Count the lines of the data that contain the string "kern", matching case exactly, and reply with only that number.

_EXERCISE INPUTS_.
■ ■ ■ ■ ■ ■ ■
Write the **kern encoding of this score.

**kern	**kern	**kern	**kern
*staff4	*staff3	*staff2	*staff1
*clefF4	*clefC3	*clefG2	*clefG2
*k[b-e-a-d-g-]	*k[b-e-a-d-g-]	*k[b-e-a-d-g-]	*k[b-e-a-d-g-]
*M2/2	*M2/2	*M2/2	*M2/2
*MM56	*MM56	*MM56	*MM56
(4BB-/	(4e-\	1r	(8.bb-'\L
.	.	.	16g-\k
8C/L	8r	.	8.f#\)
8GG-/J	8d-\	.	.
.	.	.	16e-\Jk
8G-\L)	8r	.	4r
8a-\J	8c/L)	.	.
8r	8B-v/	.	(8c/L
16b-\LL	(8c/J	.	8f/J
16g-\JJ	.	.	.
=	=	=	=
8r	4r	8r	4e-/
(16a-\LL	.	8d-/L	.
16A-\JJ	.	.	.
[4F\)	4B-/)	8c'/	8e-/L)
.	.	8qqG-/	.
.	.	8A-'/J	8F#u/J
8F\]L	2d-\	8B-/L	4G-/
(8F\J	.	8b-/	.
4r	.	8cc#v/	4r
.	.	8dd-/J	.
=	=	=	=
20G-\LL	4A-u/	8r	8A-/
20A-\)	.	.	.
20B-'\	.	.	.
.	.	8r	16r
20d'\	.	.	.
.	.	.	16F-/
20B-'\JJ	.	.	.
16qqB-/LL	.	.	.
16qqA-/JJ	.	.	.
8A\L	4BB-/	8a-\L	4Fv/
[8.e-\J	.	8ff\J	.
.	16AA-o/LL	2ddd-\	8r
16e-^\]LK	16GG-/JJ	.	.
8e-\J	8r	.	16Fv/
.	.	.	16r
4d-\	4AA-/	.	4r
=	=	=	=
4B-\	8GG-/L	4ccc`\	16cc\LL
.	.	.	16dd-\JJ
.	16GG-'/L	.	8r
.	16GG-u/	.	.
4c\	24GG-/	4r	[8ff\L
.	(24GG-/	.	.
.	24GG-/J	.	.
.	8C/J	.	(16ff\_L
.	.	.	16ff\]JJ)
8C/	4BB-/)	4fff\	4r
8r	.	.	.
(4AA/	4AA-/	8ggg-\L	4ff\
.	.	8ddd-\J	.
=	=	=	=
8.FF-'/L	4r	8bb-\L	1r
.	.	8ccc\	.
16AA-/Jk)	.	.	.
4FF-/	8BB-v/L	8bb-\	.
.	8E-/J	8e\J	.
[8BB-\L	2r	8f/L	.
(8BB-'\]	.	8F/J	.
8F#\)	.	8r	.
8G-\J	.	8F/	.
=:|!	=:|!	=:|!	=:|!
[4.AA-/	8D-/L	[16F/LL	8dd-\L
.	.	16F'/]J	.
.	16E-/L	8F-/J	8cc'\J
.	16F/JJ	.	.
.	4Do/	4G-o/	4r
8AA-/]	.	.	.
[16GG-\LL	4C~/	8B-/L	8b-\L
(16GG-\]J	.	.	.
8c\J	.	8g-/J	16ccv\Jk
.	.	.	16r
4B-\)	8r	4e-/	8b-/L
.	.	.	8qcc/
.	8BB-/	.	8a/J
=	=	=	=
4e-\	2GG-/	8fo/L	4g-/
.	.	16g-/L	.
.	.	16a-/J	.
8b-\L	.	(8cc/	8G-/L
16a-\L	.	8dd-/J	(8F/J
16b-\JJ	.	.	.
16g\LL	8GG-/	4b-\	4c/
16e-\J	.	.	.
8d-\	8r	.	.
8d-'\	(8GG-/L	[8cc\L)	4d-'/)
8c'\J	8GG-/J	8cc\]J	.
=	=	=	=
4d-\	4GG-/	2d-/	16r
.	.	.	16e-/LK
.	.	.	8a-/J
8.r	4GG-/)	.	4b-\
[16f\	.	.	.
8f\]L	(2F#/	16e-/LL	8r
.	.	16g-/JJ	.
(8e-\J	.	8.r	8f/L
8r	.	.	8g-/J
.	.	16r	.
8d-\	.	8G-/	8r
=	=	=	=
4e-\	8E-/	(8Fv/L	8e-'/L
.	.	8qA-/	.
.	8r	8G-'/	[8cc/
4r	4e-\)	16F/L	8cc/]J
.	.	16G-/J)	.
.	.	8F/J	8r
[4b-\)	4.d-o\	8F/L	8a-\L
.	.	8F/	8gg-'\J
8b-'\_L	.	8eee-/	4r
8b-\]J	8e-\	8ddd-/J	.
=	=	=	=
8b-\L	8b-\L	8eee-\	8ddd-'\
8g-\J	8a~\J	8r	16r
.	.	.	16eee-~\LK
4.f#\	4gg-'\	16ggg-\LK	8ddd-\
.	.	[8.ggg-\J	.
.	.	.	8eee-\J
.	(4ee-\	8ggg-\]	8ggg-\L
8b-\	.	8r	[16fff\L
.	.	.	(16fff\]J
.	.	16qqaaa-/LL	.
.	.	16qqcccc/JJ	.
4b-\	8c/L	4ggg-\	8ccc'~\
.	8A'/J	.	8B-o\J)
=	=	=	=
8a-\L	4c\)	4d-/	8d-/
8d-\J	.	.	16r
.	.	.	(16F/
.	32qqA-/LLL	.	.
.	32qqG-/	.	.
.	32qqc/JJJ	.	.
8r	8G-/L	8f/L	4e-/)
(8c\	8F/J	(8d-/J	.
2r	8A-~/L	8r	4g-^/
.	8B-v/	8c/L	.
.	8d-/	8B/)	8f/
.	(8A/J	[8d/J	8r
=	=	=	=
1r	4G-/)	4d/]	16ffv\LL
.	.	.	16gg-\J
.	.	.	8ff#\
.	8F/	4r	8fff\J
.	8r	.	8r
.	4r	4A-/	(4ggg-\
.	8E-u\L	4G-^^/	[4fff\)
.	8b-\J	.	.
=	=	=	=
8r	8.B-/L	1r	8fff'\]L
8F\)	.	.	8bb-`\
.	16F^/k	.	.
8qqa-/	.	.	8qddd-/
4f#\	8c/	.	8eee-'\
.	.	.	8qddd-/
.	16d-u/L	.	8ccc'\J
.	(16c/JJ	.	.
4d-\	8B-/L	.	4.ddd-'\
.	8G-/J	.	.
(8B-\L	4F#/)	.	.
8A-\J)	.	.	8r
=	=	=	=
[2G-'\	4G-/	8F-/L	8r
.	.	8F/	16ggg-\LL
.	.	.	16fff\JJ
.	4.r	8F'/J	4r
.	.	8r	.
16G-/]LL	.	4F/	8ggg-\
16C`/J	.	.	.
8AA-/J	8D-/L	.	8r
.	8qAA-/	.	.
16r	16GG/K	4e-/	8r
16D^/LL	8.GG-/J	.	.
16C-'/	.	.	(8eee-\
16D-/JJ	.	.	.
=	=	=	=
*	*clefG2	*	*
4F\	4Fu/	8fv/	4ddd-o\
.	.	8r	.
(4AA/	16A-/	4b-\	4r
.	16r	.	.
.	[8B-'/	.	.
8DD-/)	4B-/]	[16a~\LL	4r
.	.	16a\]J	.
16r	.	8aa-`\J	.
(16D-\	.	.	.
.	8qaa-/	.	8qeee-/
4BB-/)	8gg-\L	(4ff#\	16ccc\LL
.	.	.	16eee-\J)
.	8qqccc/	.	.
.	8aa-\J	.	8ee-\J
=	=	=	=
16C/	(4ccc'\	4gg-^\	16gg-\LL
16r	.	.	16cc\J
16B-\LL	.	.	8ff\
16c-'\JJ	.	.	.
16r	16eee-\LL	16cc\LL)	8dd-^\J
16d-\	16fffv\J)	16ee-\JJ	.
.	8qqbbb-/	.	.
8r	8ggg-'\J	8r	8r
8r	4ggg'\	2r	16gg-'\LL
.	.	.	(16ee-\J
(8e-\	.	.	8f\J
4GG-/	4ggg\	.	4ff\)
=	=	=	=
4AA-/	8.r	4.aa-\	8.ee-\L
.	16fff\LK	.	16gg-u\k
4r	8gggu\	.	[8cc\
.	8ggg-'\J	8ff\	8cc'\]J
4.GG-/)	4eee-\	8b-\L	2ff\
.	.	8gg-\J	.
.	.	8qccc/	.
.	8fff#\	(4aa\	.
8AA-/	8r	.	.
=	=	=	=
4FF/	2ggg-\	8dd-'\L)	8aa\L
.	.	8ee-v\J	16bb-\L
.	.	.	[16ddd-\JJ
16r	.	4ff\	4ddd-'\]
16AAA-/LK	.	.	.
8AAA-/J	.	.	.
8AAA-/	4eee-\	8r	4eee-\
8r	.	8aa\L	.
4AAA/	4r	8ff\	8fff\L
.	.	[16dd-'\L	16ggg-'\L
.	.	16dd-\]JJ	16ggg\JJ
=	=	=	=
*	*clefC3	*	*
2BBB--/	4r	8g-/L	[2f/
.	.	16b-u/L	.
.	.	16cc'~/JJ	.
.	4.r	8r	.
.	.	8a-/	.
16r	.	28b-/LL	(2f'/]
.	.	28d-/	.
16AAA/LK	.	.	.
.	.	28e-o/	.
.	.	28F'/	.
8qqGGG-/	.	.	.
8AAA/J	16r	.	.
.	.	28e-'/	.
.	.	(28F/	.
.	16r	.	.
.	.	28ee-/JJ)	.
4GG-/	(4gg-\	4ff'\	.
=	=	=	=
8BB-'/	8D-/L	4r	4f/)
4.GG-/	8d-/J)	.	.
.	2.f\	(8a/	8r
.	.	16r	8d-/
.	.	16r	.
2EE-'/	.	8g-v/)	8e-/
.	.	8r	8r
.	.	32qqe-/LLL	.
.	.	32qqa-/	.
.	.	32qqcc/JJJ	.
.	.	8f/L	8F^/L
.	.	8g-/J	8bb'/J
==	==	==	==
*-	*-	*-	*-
■ ■ ■ ■ ■ ■ ■
_COMPLETED EXERCISE_. 2